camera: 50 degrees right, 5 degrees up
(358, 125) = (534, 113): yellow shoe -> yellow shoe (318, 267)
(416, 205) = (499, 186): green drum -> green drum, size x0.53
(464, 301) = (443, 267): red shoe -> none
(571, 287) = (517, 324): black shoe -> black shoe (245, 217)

■ ■ ■ ■

Assignment
Of the lines above, copy each that contains "shoe".

Response to the task
(358, 125) = (534, 113): yellow shoe -> yellow shoe (318, 267)
(464, 301) = (443, 267): red shoe -> none
(571, 287) = (517, 324): black shoe -> black shoe (245, 217)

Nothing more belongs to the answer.